==== Exercise input

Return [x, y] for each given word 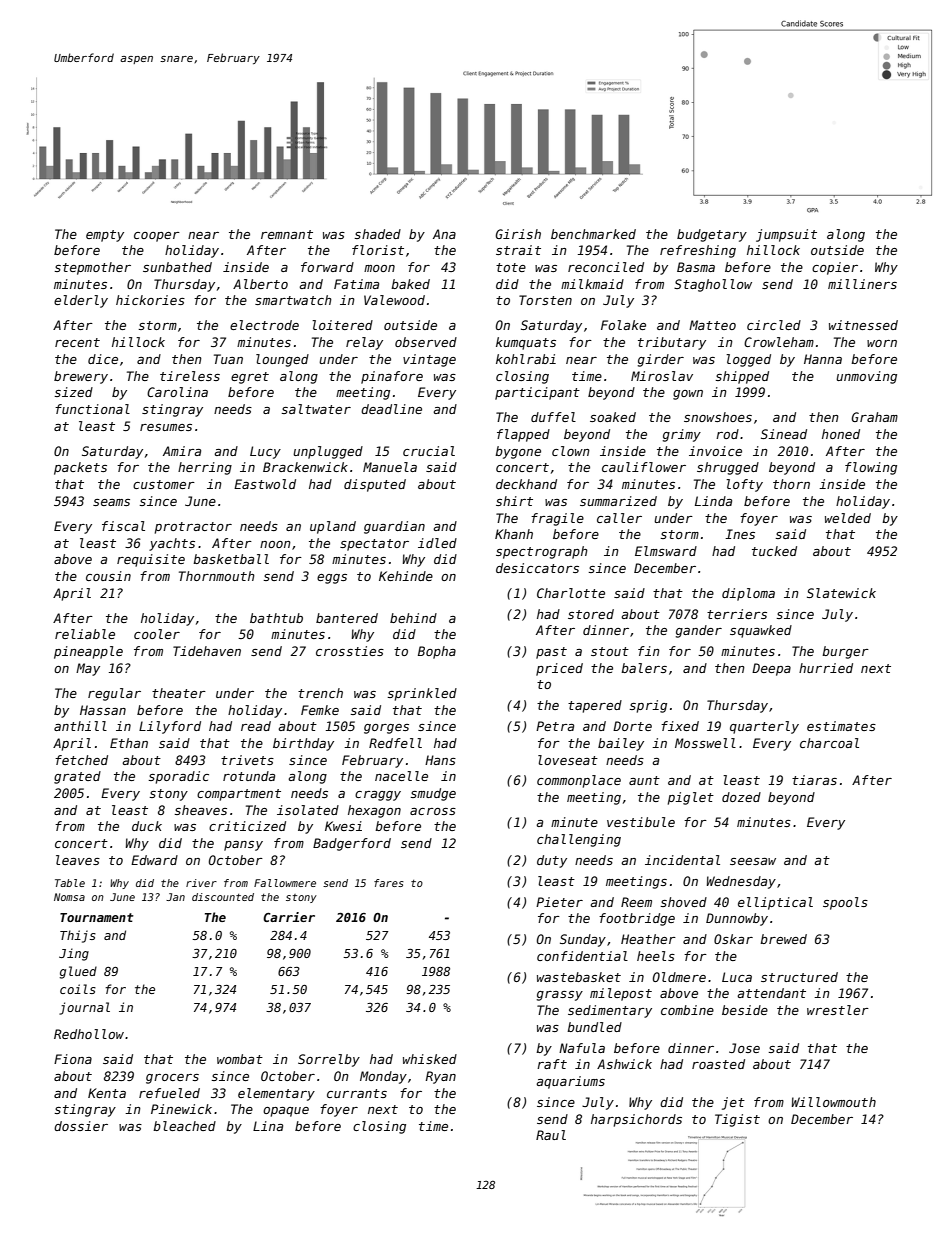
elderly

========
==== Exercise input

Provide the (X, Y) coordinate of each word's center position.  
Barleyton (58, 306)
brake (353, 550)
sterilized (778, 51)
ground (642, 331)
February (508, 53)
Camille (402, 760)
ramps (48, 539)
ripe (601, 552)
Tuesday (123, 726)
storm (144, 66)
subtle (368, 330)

========

▶ _What is being asked_
Please copy out the entries from the line containing "February (508, 53)" down to the line containing "subtle (368, 330)", both included, offsetting every coordinate value in their answers by adding 98.

▶ _Correct output_
February (606, 151)
Camille (500, 858)
ramps (146, 637)
ripe (699, 650)
Tuesday (221, 824)
storm (242, 164)
subtle (466, 428)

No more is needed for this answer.